# Aim of the exercise:
Please gather each line from the rows below that contains the string "autoBeamOff" and copy it out in full.

Stored entries
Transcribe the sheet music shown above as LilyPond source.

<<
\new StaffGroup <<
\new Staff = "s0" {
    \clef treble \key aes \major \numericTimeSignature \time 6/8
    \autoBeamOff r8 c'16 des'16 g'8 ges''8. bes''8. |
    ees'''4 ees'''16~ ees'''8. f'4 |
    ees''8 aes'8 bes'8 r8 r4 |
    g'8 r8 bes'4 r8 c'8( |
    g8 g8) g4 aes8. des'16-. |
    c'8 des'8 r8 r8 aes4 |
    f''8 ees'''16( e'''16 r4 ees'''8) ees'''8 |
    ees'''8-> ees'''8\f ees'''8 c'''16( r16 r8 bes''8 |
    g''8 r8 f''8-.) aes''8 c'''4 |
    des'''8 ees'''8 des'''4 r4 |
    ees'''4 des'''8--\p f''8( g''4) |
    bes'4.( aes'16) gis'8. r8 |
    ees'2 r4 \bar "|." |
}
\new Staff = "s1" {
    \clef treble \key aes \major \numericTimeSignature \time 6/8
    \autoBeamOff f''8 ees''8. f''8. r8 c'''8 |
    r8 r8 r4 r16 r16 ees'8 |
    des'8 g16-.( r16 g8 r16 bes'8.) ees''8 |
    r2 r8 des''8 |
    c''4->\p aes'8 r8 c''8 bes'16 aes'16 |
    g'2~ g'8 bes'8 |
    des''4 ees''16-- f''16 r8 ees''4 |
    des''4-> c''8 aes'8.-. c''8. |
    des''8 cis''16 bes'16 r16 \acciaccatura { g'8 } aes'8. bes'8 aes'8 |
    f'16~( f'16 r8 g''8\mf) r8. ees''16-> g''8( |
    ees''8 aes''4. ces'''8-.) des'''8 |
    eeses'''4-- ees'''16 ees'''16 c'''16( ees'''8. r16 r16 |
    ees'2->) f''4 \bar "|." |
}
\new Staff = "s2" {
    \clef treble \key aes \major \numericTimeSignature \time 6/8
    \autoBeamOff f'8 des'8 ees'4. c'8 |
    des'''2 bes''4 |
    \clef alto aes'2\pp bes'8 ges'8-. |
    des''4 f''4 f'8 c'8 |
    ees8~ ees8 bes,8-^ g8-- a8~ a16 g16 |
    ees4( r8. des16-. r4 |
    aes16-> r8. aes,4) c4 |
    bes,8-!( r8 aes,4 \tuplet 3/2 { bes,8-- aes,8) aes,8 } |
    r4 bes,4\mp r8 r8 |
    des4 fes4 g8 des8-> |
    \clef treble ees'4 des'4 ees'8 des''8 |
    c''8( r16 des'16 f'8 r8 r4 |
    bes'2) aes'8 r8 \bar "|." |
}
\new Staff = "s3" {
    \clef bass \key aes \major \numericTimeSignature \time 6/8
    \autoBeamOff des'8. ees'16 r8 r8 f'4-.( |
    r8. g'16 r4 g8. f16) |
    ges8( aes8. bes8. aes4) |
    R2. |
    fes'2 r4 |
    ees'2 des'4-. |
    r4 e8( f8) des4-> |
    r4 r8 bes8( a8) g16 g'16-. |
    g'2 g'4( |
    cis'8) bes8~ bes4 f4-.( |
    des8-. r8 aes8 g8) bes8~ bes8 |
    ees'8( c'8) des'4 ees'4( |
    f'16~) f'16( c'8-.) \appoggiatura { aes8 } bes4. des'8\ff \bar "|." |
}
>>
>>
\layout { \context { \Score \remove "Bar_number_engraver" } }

# Exercise solution:
    \autoBeamOff r8 c'16 des'16 g'8 ges''8. bes''8. |
    \autoBeamOff f''8 ees''8. f''8. r8 c'''8 |
    \autoBeamOff f'8 des'8 ees'4. c'8 |
    \autoBeamOff des'8. ees'16 r8 r8 f'4-.( |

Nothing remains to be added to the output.